WHAT THE TASK ASKS: An exact, complete copy of the entries below is required, minus any pictures.

THE DATA:
--- START ---
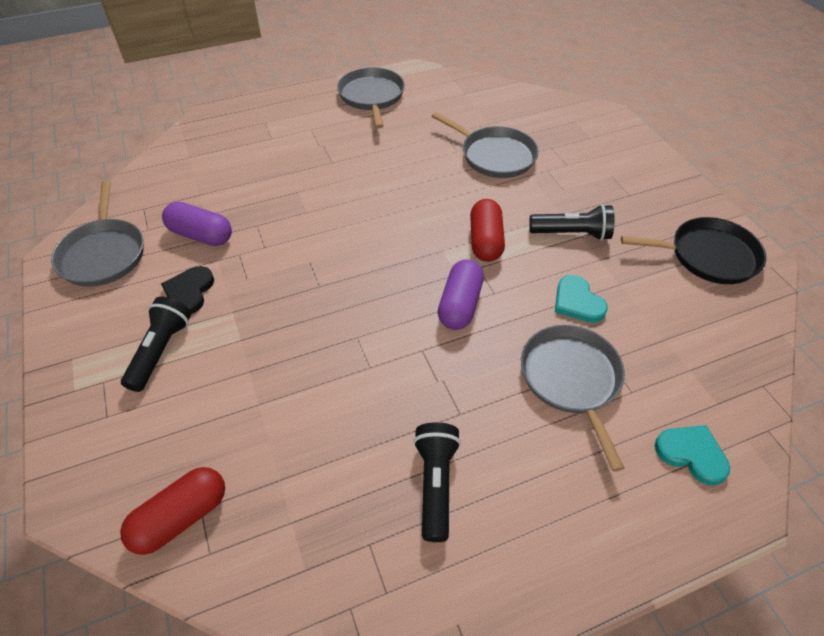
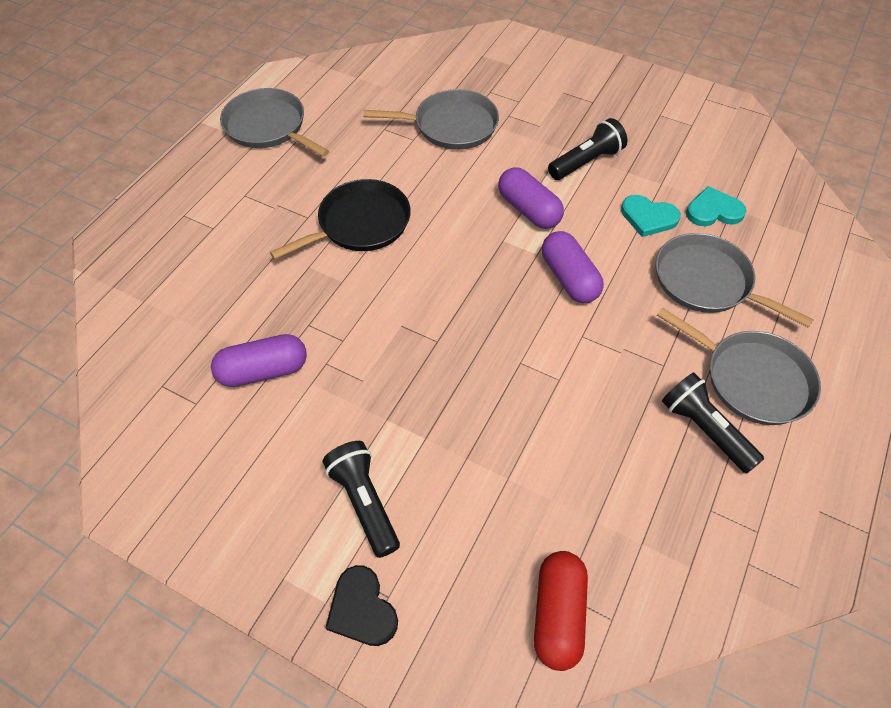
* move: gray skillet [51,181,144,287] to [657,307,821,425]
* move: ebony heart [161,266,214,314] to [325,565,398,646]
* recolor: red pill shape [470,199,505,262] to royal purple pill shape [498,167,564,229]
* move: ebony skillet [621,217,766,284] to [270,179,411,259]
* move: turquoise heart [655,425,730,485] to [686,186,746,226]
--- END ---
RESPONSE TO THIS TASK:
* move: gray skillet [51,181,144,287] to [657,307,821,425]
* move: ebony heart [161,266,214,314] to [325,565,398,646]
* recolor: red pill shape [470,199,505,262] to royal purple pill shape [498,167,564,229]
* move: ebony skillet [621,217,766,284] to [270,179,411,259]
* move: turquoise heart [655,425,730,485] to [686,186,746,226]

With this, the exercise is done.